## TASK PROMPT
Please reproduce each of the following entries exactly.

(STORED DATA)

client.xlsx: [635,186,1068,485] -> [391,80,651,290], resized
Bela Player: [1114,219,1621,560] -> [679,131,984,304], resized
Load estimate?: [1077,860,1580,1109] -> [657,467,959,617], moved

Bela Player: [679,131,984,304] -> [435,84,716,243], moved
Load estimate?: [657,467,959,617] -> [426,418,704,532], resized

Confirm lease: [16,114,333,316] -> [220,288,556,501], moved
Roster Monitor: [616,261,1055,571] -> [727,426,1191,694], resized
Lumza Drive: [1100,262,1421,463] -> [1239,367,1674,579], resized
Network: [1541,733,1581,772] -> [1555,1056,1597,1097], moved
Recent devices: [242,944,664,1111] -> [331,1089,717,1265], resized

(End STORED DATA)

## EXERCISE SOLUTION
client.xlsx: [635,186,1068,485] -> [391,80,651,290], resized
Bela Player: [1114,219,1621,560] -> [679,131,984,304], resized
Load estimate?: [1077,860,1580,1109] -> [657,467,959,617], moved

Bela Player: [679,131,984,304] -> [435,84,716,243], moved
Load estimate?: [657,467,959,617] -> [426,418,704,532], resized

Confirm lease: [16,114,333,316] -> [220,288,556,501], moved
Roster Monitor: [616,261,1055,571] -> [727,426,1191,694], resized
Lumza Drive: [1100,262,1421,463] -> [1239,367,1674,579], resized
Network: [1541,733,1581,772] -> [1555,1056,1597,1097], moved
Recent devices: [242,944,664,1111] -> [331,1089,717,1265], resized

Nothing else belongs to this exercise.